• **What you need to do**
Up to and including the line with "orange star: 5 -> 7", copy the records below exactly from their first line.

Data section: Begin

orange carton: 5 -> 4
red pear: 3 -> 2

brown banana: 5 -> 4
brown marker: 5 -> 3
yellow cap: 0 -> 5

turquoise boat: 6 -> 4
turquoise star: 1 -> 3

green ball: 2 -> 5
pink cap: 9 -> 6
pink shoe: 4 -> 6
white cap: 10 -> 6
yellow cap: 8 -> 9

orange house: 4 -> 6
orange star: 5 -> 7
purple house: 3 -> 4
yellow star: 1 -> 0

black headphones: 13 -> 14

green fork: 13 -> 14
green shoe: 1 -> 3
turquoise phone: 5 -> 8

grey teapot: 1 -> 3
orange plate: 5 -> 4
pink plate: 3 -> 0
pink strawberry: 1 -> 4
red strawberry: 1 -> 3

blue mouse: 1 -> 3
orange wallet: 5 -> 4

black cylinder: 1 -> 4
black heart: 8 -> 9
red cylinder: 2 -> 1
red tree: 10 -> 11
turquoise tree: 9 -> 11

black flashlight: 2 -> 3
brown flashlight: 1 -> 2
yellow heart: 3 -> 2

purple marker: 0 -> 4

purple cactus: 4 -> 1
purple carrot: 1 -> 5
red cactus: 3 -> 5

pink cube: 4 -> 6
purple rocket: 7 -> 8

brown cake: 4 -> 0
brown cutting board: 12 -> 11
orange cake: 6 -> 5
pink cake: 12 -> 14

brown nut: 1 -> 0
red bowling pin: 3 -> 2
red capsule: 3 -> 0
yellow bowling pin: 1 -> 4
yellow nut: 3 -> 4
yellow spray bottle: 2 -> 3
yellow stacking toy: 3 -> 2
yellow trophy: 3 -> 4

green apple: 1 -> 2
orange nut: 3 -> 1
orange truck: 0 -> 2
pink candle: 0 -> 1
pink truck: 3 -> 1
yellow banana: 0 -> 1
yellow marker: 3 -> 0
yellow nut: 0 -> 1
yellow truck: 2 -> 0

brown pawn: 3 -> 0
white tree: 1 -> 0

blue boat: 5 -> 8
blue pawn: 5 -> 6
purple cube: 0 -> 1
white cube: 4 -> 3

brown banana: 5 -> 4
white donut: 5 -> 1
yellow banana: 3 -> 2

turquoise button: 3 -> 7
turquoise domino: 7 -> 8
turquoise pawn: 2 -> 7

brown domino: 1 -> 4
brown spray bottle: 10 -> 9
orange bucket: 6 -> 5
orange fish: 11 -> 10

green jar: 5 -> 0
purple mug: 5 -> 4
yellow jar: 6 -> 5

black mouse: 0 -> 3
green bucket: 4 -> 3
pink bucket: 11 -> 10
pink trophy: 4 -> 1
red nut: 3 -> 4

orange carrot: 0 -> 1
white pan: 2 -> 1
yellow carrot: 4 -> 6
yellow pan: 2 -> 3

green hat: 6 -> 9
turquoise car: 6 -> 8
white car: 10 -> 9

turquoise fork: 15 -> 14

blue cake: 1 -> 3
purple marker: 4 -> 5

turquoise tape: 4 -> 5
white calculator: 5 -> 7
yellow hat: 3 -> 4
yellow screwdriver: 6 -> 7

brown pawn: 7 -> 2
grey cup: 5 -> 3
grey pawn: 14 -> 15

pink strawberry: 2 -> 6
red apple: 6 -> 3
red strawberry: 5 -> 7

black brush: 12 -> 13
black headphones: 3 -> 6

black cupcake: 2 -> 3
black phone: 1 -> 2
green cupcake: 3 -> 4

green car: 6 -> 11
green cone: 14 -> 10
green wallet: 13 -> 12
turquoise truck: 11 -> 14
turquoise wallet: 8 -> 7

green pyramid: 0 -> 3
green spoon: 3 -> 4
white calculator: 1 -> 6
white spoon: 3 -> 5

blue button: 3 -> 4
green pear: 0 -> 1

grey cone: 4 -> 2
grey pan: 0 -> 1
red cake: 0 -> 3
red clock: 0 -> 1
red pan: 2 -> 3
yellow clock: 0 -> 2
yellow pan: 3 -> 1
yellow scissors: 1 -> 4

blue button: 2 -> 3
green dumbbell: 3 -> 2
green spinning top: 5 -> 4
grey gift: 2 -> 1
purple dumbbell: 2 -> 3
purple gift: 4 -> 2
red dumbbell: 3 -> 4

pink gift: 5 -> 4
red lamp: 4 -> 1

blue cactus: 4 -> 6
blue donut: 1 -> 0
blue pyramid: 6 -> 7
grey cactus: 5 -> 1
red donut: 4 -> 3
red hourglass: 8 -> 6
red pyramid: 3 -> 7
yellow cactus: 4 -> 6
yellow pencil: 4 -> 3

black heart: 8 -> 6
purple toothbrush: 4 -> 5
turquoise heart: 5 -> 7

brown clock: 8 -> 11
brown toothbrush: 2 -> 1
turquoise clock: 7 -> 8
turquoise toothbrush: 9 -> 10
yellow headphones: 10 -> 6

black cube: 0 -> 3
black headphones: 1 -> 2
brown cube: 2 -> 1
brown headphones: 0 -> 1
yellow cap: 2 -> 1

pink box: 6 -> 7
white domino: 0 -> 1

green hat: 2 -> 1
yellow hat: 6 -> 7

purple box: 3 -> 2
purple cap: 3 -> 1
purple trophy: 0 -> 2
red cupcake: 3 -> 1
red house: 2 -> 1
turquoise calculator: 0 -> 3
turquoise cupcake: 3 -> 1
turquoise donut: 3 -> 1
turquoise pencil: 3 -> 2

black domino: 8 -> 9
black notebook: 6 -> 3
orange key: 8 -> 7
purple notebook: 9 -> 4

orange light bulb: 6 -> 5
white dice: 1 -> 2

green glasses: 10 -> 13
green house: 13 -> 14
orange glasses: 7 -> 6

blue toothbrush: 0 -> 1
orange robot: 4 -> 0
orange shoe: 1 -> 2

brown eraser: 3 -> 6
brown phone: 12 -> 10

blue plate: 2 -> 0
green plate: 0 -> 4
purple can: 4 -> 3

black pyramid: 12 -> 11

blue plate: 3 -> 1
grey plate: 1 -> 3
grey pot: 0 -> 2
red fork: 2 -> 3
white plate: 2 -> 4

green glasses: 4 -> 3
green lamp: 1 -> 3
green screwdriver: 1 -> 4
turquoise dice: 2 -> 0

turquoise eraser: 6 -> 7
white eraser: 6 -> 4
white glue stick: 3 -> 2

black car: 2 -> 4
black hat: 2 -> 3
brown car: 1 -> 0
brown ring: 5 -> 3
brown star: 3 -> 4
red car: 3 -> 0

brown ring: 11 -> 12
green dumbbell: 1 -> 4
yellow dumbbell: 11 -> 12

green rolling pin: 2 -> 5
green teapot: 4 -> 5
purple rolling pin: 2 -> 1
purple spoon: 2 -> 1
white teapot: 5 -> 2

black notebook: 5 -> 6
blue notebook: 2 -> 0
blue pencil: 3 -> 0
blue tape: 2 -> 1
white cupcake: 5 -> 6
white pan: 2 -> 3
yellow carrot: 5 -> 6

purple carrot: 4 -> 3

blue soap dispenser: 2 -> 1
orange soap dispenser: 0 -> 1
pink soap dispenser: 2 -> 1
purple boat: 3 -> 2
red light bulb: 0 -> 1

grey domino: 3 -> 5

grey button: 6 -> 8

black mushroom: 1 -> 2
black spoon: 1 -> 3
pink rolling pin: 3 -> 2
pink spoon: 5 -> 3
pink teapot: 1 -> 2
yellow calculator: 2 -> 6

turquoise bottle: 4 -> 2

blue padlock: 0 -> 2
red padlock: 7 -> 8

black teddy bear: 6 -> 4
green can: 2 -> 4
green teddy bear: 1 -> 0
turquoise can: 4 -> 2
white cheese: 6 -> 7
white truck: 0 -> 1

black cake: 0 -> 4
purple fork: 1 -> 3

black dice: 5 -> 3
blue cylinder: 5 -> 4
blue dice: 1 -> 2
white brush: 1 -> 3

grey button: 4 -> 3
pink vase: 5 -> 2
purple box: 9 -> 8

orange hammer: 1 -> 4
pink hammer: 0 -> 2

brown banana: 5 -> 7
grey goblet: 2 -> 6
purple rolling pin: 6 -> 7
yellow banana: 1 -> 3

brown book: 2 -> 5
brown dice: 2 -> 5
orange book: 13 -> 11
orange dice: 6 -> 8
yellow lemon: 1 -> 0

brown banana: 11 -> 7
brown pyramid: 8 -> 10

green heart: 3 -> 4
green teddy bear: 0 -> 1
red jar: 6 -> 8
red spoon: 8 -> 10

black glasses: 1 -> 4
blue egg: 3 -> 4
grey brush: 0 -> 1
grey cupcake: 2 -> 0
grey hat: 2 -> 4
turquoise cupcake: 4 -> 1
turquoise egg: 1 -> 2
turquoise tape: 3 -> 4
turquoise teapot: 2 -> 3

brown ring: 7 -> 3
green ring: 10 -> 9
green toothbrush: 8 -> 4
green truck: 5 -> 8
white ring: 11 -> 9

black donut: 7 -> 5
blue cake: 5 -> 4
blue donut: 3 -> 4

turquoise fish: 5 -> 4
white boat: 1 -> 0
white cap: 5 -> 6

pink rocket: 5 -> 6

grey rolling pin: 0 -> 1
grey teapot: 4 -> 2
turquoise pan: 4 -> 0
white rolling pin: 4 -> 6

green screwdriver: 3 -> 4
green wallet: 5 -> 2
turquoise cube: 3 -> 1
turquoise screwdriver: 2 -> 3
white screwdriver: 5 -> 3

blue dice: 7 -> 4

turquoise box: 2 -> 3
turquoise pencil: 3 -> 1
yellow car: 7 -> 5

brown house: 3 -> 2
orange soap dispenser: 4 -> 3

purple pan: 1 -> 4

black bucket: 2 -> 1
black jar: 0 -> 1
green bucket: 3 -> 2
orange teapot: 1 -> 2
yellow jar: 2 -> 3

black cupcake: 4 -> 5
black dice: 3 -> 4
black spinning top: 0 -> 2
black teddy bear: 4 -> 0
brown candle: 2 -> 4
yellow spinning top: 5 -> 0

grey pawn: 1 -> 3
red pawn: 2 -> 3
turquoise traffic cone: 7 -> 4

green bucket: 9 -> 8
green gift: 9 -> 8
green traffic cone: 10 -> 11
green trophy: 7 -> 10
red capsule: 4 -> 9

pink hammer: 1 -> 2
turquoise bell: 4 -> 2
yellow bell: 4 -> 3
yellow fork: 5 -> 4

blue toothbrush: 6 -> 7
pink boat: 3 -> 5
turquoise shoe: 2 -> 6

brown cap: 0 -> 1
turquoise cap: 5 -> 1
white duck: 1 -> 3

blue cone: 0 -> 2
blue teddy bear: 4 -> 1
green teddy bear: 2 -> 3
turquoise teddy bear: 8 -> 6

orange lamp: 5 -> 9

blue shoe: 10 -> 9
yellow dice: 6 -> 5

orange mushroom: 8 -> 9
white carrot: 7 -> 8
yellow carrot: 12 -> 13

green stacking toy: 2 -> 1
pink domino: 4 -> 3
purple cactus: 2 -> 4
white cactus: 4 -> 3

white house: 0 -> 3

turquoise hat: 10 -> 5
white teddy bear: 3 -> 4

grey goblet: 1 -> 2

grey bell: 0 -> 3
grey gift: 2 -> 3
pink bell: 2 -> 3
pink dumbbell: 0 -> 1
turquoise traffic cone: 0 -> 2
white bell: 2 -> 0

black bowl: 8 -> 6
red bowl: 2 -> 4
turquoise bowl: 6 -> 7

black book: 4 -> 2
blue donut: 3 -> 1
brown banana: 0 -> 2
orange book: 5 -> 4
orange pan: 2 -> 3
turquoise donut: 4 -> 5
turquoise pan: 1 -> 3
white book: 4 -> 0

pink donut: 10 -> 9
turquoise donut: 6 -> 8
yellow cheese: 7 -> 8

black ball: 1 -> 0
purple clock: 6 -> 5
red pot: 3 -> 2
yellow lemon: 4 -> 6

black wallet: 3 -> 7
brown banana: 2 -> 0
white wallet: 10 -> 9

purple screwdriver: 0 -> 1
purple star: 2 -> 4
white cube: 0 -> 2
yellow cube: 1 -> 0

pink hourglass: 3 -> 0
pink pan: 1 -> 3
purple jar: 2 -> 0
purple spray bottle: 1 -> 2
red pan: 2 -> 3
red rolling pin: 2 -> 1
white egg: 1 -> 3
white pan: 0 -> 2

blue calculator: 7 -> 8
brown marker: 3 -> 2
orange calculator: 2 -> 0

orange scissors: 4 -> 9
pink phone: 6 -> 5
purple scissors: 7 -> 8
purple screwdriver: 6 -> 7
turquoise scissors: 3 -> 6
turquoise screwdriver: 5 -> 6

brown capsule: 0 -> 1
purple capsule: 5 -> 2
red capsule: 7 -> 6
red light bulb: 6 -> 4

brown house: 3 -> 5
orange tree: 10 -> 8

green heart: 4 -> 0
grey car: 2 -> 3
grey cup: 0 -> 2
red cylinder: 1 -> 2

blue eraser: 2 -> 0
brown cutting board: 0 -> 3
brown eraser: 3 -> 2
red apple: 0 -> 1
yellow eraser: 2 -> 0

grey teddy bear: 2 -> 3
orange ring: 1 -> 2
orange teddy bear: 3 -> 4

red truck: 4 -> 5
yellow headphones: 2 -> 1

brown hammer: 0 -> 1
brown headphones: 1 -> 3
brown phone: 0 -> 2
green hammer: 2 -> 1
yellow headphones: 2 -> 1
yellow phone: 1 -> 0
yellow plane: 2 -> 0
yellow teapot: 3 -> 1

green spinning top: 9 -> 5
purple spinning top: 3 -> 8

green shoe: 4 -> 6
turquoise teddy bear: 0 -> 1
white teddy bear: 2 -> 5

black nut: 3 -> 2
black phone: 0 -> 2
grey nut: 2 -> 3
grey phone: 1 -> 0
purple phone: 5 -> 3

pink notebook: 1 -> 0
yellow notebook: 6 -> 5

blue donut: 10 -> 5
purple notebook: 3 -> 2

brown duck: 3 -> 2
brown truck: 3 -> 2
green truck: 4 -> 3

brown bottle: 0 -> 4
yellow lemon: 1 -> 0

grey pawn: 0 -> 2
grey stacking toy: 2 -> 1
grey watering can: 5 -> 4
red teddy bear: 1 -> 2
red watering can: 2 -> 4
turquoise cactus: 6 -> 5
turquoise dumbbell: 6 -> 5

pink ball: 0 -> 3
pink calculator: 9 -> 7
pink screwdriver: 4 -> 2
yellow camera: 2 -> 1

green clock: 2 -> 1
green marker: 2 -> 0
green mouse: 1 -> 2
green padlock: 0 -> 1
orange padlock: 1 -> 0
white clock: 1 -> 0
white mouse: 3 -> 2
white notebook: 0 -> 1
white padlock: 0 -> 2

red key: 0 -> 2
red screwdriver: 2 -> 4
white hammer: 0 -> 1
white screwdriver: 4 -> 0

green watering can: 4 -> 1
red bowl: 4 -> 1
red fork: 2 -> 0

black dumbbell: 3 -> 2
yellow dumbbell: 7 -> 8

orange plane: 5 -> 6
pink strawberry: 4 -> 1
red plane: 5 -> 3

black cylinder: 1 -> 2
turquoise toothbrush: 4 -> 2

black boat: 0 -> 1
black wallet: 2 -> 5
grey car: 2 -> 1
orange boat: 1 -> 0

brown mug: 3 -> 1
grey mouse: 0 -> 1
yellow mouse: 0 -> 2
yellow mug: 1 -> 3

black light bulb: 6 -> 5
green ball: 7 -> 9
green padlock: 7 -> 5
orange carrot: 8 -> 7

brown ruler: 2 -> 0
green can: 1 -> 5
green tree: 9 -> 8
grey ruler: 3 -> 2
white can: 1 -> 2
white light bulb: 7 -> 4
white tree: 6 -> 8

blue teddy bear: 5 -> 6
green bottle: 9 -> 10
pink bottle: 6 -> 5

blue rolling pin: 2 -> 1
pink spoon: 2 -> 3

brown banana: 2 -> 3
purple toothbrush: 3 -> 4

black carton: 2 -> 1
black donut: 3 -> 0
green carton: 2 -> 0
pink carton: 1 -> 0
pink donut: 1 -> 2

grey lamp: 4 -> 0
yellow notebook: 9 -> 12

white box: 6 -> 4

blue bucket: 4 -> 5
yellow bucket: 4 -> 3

Data section: End

• **Result for this exercise**
orange carton: 5 -> 4
red pear: 3 -> 2

brown banana: 5 -> 4
brown marker: 5 -> 3
yellow cap: 0 -> 5

turquoise boat: 6 -> 4
turquoise star: 1 -> 3

green ball: 2 -> 5
pink cap: 9 -> 6
pink shoe: 4 -> 6
white cap: 10 -> 6
yellow cap: 8 -> 9

orange house: 4 -> 6
orange star: 5 -> 7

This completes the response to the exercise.